▶ Task details
In the records below, find the line containing "red bowl [407,410,503,496]" and transcribe it and every line after it exactly; leave the pictures out.

─── Given data ───

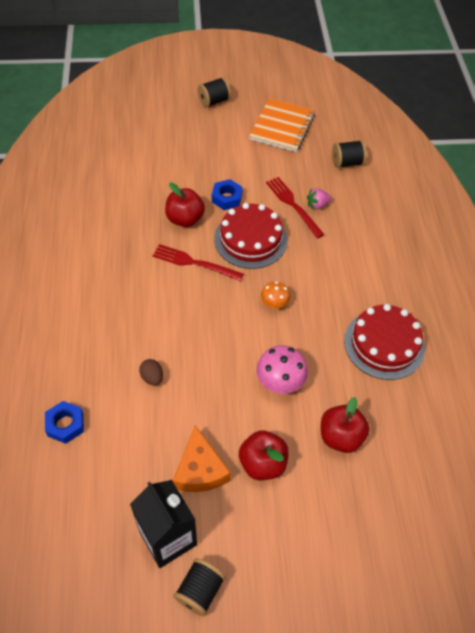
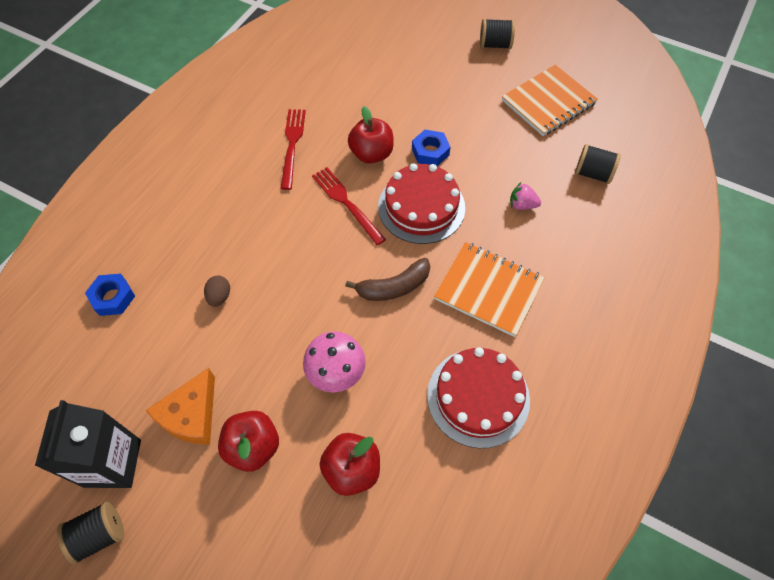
camera: 35 degrees right, 5 degrees up
orange mushroom [261,281,290,308] -> brown banana [345,258,430,301]
red fork [266,177,325,239] -> red fork moved to [280,109,306,190]
none -> orange notebook [434,242,545,337]

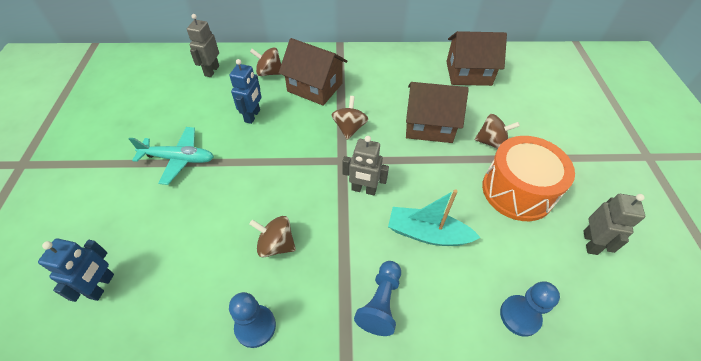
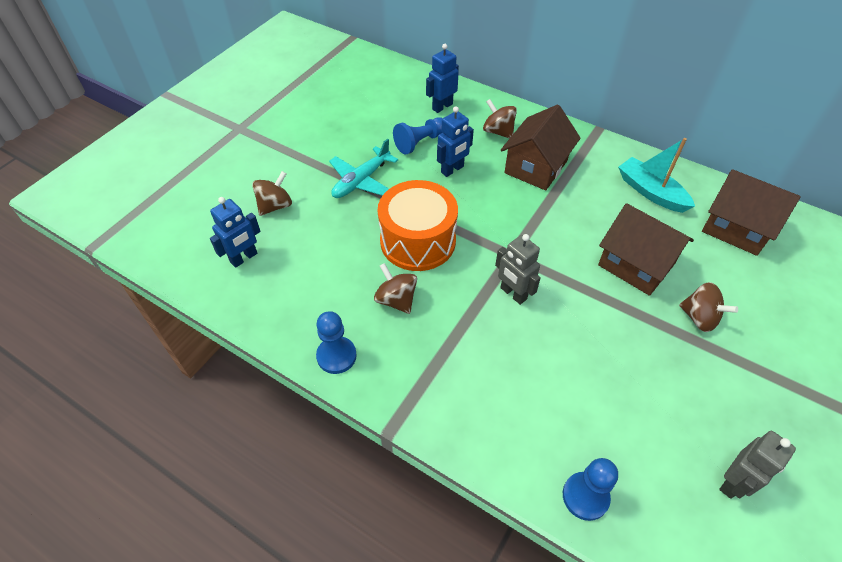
camera: 35 degrees right, 0 degrees up
turquoise plane [129,127,214,185] -> turquoise plane turned 90 degrees clockwise [329,139,398,198]
grey robot [187,14,219,77] -> blue robot [426,44,459,113]
brown house [279,38,348,106] -> brown house turned 60 degrees clockwise [501,104,581,190]
brown spinning top [331,96,368,140] -> brown spinning top moved to [252,171,292,216]
blue pawn [354,261,401,336] -> blue pawn moved to [393,117,443,155]
turquoise boat [388,189,481,246] -> turquoise boat moved to [618,138,695,213]
orange drum [482,136,575,221] -> orange drum moved to [377,180,458,271]

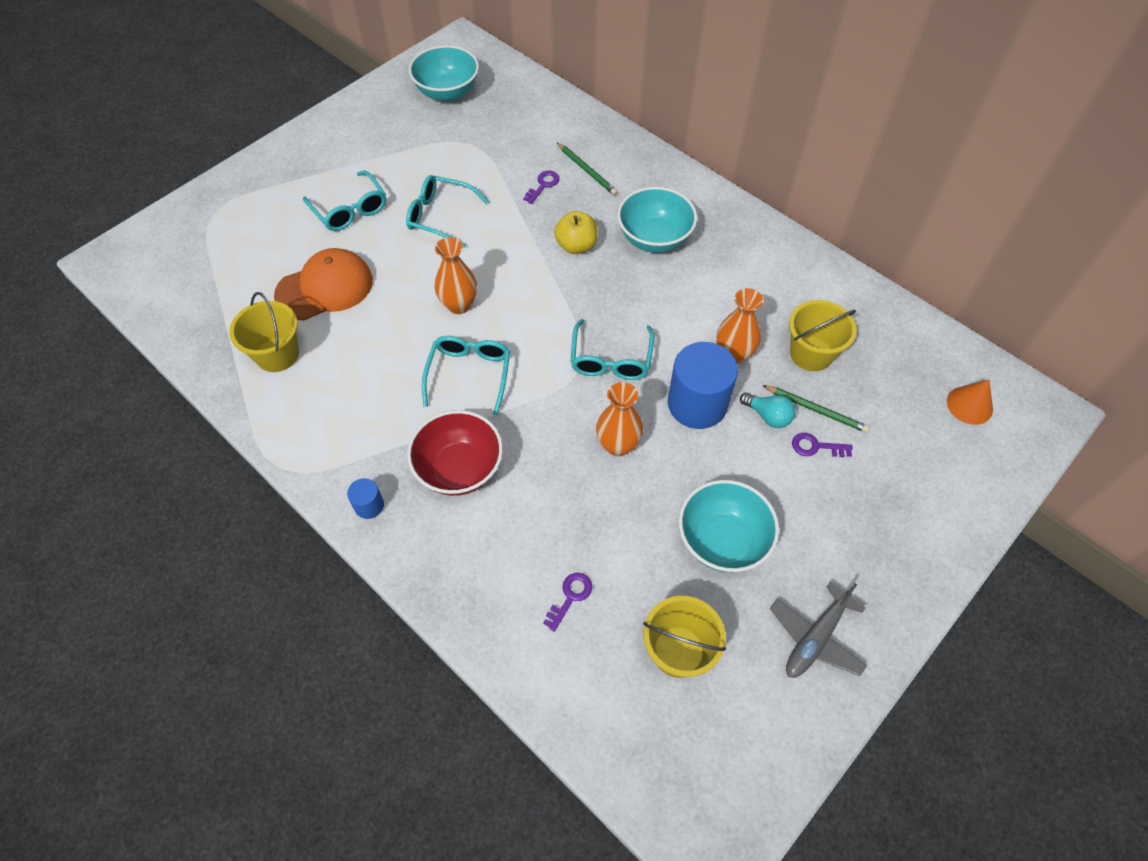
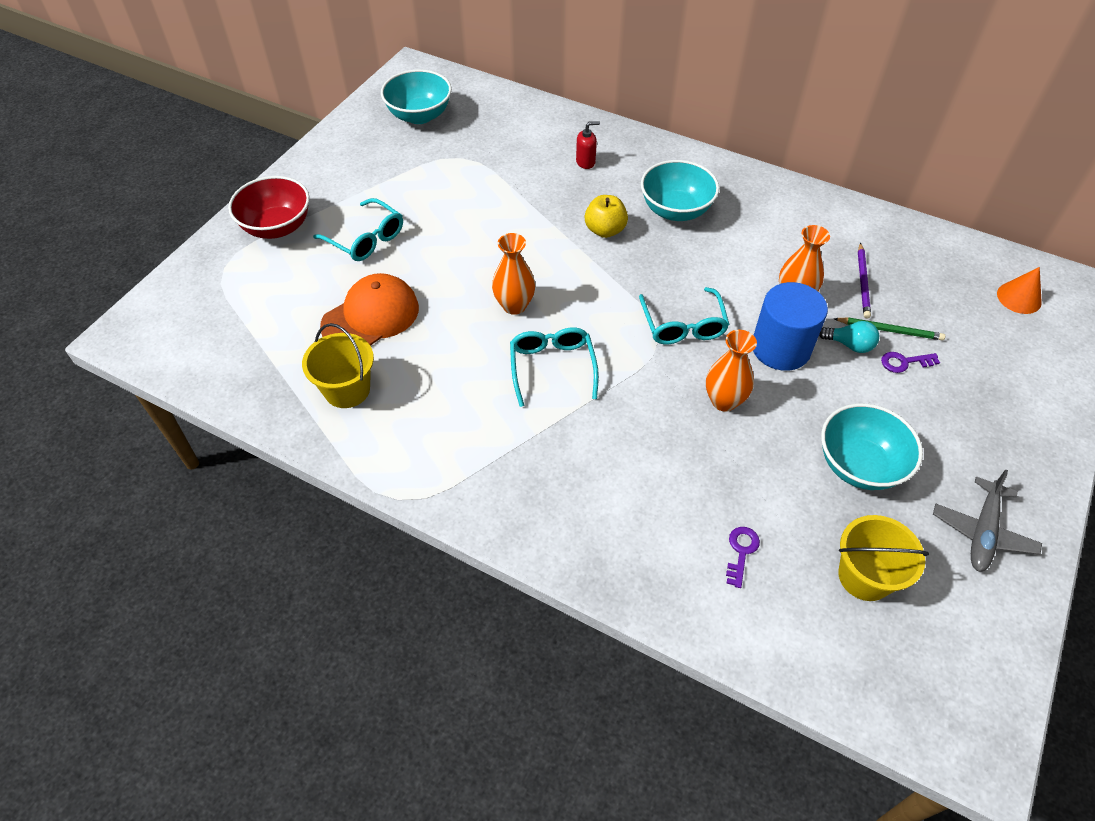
camera: 15 degrees left, 5 degrees down
blue cylinder [347,478,384,519] -> none
turquoise glasses [406,175,489,248] -> none
red bowl [407,410,503,496] -> red bowl moved to [228,176,310,239]
purple key [523,171,560,204] -> none
green pencil [557,143,617,195] -> red soap dispenser [576,121,600,169]
yellow bucket [789,300,857,371] -> purple pencil [858,243,871,318]

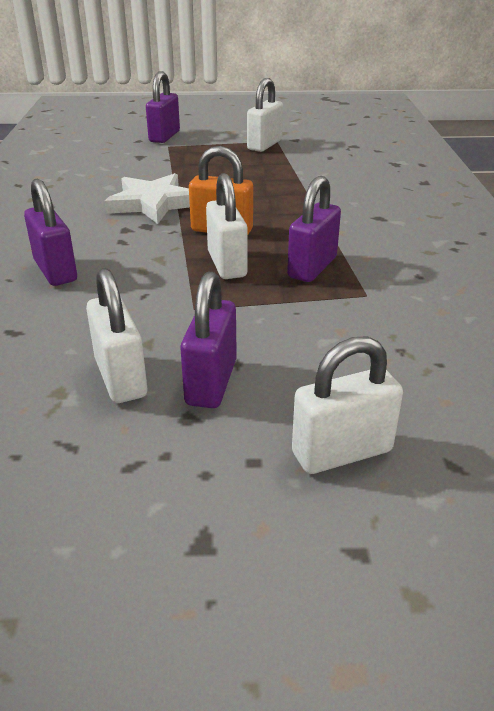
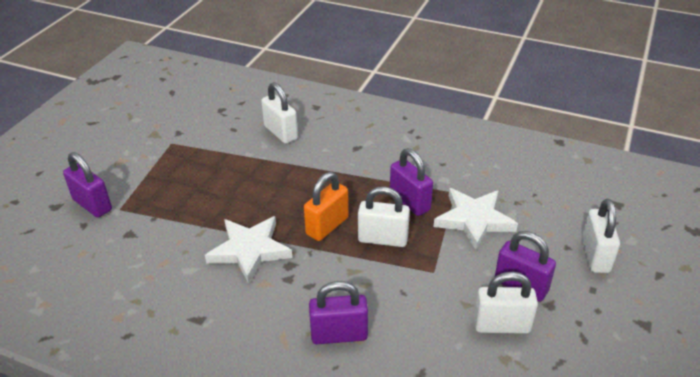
camera: 65 degrees left, 5 degrees up
white padlock [247,78,283,152] -> white padlock moved to [261,82,298,144]
none -> white star [434,188,518,250]

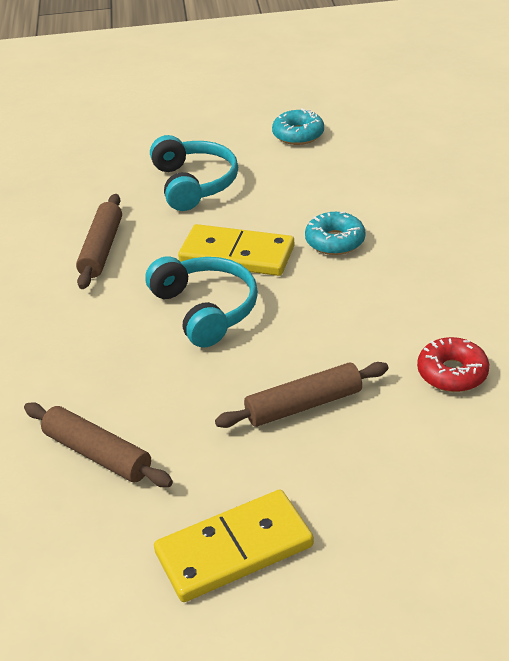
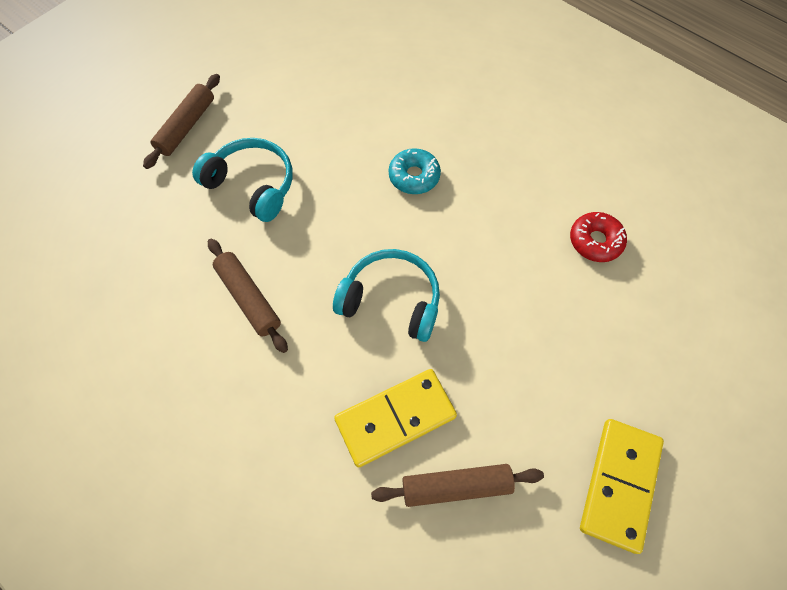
camera: 45 degrees left, 25 degrees up
yellow domino [178,224,294,276] -> yellow domino moved to [334,369,457,467]
brown rolling pin [215,362,389,428] -> brown rolling pin moved to [143,74,220,169]
turquoise donut [272,108,324,145] -> none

───

▶ Problem solution
red bowl [407,410,503,496] -> red bowl moved to [228,176,310,239]
purple key [523,171,560,204] -> none
green pencil [557,143,617,195] -> red soap dispenser [576,121,600,169]
yellow bucket [789,300,857,371] -> purple pencil [858,243,871,318]

camera: 65 degrees left, 5 degrees up
white padlock [247,78,283,152] -> white padlock moved to [261,82,298,144]
none -> white star [434,188,518,250]

camera: 45 degrees left, 25 degrees up
yellow domino [178,224,294,276] -> yellow domino moved to [334,369,457,467]
brown rolling pin [215,362,389,428] -> brown rolling pin moved to [143,74,220,169]
turquoise donut [272,108,324,145] -> none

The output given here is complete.